──────── DATA PROVIDED

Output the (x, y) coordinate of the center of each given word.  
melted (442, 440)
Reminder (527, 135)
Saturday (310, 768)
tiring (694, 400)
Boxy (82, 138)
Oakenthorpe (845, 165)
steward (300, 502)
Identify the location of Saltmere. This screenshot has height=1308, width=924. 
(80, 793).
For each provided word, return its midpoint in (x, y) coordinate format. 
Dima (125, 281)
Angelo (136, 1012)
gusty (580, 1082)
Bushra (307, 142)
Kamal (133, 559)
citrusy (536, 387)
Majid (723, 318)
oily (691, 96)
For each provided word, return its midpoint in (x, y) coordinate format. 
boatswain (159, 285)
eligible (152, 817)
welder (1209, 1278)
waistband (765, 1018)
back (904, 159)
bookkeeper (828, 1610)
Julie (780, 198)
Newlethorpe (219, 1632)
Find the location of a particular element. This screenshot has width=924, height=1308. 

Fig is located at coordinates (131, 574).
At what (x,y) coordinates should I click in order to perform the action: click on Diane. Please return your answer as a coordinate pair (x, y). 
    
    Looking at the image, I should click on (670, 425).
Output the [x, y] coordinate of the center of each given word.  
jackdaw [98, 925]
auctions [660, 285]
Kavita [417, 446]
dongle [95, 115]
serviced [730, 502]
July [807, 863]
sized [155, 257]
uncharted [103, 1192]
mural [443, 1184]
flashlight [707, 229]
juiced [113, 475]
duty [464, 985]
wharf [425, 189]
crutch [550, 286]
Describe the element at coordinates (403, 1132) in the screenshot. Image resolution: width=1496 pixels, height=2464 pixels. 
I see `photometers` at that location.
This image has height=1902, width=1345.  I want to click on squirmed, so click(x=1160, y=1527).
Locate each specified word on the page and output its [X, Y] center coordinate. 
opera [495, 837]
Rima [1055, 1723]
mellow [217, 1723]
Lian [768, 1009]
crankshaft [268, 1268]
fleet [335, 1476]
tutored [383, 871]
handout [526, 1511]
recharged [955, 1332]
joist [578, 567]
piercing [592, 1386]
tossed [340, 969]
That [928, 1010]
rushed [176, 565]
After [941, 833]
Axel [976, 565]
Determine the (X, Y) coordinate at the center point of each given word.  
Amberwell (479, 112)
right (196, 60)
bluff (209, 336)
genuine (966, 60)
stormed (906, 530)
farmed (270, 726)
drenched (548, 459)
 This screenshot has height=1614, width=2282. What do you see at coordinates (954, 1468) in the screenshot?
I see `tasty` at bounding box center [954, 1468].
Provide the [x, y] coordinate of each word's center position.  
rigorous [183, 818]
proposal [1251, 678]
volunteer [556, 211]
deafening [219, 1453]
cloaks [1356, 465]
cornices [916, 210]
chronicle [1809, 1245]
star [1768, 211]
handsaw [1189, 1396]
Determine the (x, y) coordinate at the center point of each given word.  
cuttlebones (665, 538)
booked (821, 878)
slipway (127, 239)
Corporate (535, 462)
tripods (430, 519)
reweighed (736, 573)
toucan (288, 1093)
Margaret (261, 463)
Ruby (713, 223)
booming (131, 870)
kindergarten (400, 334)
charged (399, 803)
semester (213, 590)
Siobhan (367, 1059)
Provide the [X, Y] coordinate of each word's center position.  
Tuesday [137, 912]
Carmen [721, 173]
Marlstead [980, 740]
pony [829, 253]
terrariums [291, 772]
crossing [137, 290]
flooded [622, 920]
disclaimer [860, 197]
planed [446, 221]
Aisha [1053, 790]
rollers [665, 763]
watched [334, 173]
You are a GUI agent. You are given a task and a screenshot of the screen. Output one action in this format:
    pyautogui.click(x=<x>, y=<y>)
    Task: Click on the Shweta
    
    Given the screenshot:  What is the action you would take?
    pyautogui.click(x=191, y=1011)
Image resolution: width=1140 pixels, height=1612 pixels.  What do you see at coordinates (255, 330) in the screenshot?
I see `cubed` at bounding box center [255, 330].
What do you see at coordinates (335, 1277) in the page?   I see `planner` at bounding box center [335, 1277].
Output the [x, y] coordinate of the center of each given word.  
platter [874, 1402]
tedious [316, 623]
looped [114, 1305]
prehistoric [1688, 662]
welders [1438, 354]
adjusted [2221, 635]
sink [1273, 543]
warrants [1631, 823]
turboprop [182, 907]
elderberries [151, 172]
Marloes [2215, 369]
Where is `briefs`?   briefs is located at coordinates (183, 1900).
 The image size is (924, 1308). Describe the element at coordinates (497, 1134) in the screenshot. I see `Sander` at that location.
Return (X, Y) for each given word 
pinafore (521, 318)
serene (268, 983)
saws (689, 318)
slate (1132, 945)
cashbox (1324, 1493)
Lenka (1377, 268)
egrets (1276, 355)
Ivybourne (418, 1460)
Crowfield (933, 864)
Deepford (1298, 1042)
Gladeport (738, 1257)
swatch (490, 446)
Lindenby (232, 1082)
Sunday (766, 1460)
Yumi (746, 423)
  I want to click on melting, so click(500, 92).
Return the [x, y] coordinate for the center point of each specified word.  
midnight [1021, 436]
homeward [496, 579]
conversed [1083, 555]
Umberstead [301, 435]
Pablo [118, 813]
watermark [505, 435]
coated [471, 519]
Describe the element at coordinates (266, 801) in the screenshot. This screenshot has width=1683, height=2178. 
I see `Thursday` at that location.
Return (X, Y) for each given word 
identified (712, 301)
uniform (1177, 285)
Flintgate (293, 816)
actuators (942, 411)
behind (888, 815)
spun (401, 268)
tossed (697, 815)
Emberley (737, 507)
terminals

────────────────

• WHAT YOU SHOULD DO
Rewrite all of the rows above, changing every "midpoint" to "center point" and keeping everything else the same.

• THE REPLY
Output the (x, y) coordinate of the center of each given word.  
melted (442, 440)
Reminder (527, 135)
Saturday (310, 768)
tiring (694, 400)
Boxy (82, 138)
Oakenthorpe (845, 165)
steward (300, 502)
Identify the location of Saltmere. This screenshot has height=1308, width=924. 
(80, 793).
For each provided word, return its center point in (x, y) coordinate format. 
Dima (125, 281)
Angelo (136, 1012)
gusty (580, 1082)
Bushra (307, 142)
Kamal (133, 559)
citrusy (536, 387)
Majid (723, 318)
oily (691, 96)
For each provided word, return its center point in (x, y) coordinate format. 
boatswain (159, 285)
eligible (152, 817)
welder (1209, 1278)
waistband (765, 1018)
back (904, 159)
bookkeeper (828, 1610)
Julie (780, 198)
Newlethorpe (219, 1632)
Find the location of a particular element. This screenshot has width=924, height=1308. 

Fig is located at coordinates (131, 574).
At what (x,y) coordinates should I click in order to perform the action: click on Diane. Please return your answer as a coordinate pair (x, y). 
    
    Looking at the image, I should click on (670, 425).
Output the [x, y] coordinate of the center of each given word.  
jackdaw [98, 925]
auctions [660, 285]
Kavita [417, 446]
dongle [95, 115]
serviced [730, 502]
July [807, 863]
sized [155, 257]
uncharted [103, 1192]
mural [443, 1184]
flashlight [707, 229]
juiced [113, 475]
duty [464, 985]
wharf [425, 189]
crutch [550, 286]
Describe the element at coordinates (403, 1132) in the screenshot. Image resolution: width=1496 pixels, height=2464 pixels. 
I see `photometers` at that location.
This image has height=1902, width=1345.  I want to click on squirmed, so click(x=1160, y=1527).
Locate each specified word on the page and output its [X, Y] center coordinate. 
opera [495, 837]
Rima [1055, 1723]
mellow [217, 1723]
Lian [768, 1009]
crankshaft [268, 1268]
fleet [335, 1476]
tutored [383, 871]
handout [526, 1511]
recharged [955, 1332]
joist [578, 567]
piercing [592, 1386]
tossed [340, 969]
That [928, 1010]
rushed [176, 565]
After [941, 833]
Axel [976, 565]
Determine the (X, Y) coordinate at the center point of each given word.  
Amberwell (479, 112)
right (196, 60)
bluff (209, 336)
genuine (966, 60)
stormed (906, 530)
farmed (270, 726)
drenched (548, 459)
 This screenshot has height=1614, width=2282. What do you see at coordinates (954, 1468) in the screenshot?
I see `tasty` at bounding box center [954, 1468].
Provide the [x, y] coordinate of each word's center position.  
rigorous [183, 818]
proposal [1251, 678]
volunteer [556, 211]
deafening [219, 1453]
cloaks [1356, 465]
cornices [916, 210]
chronicle [1809, 1245]
star [1768, 211]
handsaw [1189, 1396]
Determine the (x, y) coordinate at the center point of each given word.  
cuttlebones (665, 538)
booked (821, 878)
slipway (127, 239)
Corporate (535, 462)
tripods (430, 519)
reweighed (736, 573)
toucan (288, 1093)
Margaret (261, 463)
Ruby (713, 223)
booming (131, 870)
kindergarten (400, 334)
charged (399, 803)
semester (213, 590)
Siobhan (367, 1059)
Provide the [X, Y] coordinate of each word's center position.  
Tuesday [137, 912]
Carmen [721, 173]
Marlstead [980, 740]
pony [829, 253]
terrariums [291, 772]
crossing [137, 290]
flooded [622, 920]
disclaimer [860, 197]
planed [446, 221]
Aisha [1053, 790]
rollers [665, 763]
watched [334, 173]
You are a GUI agent. You are given a task and a screenshot of the screen. Output one action in this format:
    pyautogui.click(x=<x>, y=<y>)
    Task: Click on the Shweta
    
    Given the screenshot:  What is the action you would take?
    pyautogui.click(x=191, y=1011)
Image resolution: width=1140 pixels, height=1612 pixels.  What do you see at coordinates (255, 330) in the screenshot?
I see `cubed` at bounding box center [255, 330].
What do you see at coordinates (335, 1277) in the page?   I see `planner` at bounding box center [335, 1277].
Output the [x, y] coordinate of the center of each given word.  
platter [874, 1402]
tedious [316, 623]
looped [114, 1305]
prehistoric [1688, 662]
welders [1438, 354]
adjusted [2221, 635]
sink [1273, 543]
warrants [1631, 823]
turboprop [182, 907]
elderberries [151, 172]
Marloes [2215, 369]
Where is `briefs`?   briefs is located at coordinates (183, 1900).
 The image size is (924, 1308). Describe the element at coordinates (497, 1134) in the screenshot. I see `Sander` at that location.
Return (X, Y) for each given word 
pinafore (521, 318)
serene (268, 983)
saws (689, 318)
slate (1132, 945)
cashbox (1324, 1493)
Lenka (1377, 268)
egrets (1276, 355)
Ivybourne (418, 1460)
Crowfield (933, 864)
Deepford (1298, 1042)
Gladeport (738, 1257)
swatch (490, 446)
Lindenby (232, 1082)
Sunday (766, 1460)
Yumi (746, 423)
  I want to click on melting, so click(500, 92).
Return the [x, y] coordinate for the center point of each specified word.  
midnight [1021, 436]
homeward [496, 579]
conversed [1083, 555]
Umberstead [301, 435]
Pablo [118, 813]
watermark [505, 435]
coated [471, 519]
Describe the element at coordinates (266, 801) in the screenshot. This screenshot has width=1683, height=2178. 
I see `Thursday` at that location.
Return (X, Y) for each given word 
identified (712, 301)
uniform (1177, 285)
Flintgate (293, 816)
actuators (942, 411)
behind (888, 815)
spun (401, 268)
tossed (697, 815)
Emberley (737, 507)
terminals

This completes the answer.